RECORDS PROVIDED Block Start
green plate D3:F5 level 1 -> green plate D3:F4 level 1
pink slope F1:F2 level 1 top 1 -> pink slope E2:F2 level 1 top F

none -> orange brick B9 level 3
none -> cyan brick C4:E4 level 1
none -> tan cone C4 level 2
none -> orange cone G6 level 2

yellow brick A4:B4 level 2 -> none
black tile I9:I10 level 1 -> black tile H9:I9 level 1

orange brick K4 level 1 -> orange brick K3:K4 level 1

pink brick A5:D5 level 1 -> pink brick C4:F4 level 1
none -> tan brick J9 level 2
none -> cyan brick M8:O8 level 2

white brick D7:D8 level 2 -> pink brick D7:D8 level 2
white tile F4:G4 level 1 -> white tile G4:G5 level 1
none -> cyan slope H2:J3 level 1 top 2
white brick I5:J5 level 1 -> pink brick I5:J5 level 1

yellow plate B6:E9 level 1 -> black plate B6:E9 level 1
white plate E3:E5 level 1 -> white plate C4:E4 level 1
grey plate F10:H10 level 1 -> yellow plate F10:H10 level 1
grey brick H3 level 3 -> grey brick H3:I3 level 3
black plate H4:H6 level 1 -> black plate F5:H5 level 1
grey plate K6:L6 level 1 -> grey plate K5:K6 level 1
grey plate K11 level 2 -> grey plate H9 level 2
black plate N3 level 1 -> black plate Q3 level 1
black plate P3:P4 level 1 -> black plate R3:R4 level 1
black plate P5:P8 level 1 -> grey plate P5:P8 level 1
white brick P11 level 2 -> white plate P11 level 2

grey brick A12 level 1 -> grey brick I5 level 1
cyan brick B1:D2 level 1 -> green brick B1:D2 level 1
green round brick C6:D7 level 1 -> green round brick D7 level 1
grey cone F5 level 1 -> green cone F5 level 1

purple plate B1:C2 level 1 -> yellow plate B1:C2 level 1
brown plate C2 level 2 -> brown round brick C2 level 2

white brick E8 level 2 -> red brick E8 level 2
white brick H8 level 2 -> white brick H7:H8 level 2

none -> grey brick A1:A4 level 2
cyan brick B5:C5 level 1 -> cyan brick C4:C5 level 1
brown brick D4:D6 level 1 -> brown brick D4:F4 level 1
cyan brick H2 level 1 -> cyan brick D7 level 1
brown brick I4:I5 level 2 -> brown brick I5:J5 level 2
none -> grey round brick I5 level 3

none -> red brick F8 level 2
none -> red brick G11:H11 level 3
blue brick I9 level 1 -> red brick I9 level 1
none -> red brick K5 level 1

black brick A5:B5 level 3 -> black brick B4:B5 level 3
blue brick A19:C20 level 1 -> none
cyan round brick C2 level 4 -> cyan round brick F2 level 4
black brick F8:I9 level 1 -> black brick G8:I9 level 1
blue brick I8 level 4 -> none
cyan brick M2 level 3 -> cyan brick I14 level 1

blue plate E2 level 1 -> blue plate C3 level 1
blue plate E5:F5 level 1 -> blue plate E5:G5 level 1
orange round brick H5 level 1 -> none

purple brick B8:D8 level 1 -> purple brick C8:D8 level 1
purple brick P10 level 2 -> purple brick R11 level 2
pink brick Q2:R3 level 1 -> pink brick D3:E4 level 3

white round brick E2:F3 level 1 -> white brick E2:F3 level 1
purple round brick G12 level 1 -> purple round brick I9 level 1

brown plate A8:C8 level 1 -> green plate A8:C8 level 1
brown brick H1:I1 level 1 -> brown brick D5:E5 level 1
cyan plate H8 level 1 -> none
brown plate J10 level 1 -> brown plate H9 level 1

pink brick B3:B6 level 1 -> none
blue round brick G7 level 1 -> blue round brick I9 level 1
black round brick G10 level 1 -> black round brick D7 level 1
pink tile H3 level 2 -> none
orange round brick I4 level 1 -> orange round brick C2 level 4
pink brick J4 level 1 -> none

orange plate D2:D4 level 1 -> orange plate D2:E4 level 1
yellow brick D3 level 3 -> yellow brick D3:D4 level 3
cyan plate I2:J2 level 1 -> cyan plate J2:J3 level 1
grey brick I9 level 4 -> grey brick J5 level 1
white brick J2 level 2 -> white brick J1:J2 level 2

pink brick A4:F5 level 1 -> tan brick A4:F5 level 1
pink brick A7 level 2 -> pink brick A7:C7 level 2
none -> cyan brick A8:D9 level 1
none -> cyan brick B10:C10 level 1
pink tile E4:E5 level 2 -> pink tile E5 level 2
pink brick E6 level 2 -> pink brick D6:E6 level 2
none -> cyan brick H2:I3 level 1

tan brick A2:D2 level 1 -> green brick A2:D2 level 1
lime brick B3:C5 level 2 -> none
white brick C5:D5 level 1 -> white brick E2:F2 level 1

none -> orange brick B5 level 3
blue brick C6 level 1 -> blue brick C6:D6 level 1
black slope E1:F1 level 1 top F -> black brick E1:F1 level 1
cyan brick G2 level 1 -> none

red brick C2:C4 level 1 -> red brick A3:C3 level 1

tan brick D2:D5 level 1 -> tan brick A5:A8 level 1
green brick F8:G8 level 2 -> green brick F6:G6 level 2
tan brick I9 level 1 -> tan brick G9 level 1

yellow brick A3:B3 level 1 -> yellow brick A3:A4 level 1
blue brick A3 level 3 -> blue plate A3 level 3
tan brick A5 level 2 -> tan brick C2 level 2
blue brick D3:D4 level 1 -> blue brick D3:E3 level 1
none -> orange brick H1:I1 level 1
RECORDS PROVIDED Block End
[WHAT THIS TASK INVOLVES] Where does the word "orange" appear in the material above? Copy every line that holds it.

[OUTPUT FOR THIS EXERCISE]
none -> orange brick B9 level 3
none -> orange cone G6 level 2
orange brick K4 level 1 -> orange brick K3:K4 level 1
orange round brick H5 level 1 -> none
orange round brick I4 level 1 -> orange round brick C2 level 4
orange plate D2:D4 level 1 -> orange plate D2:E4 level 1
none -> orange brick B5 level 3
none -> orange brick H1:I1 level 1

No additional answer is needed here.